**Dataset section**:
--- START ---

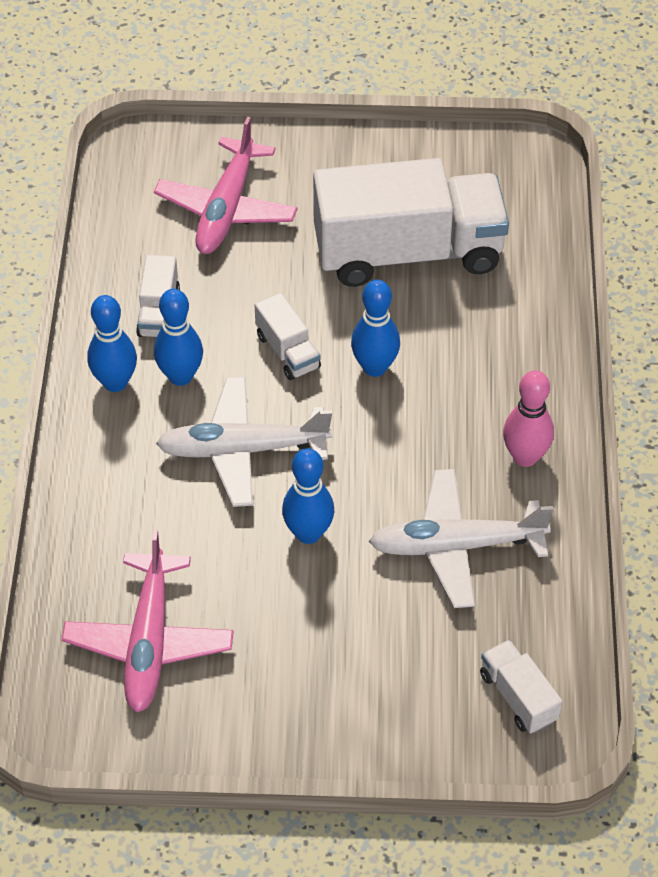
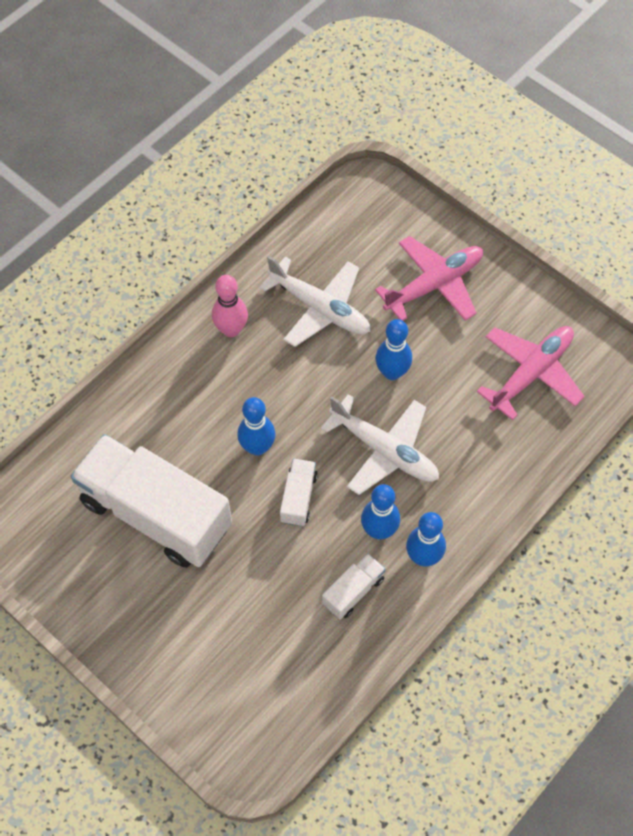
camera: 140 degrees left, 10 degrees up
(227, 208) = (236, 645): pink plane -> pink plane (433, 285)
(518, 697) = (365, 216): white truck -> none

--- END ---

The reply should repeat the listing above exactly and contain no pictures.

camera: 140 degrees left, 10 degrees up
(227, 208) = (236, 645): pink plane -> pink plane (433, 285)
(518, 697) = (365, 216): white truck -> none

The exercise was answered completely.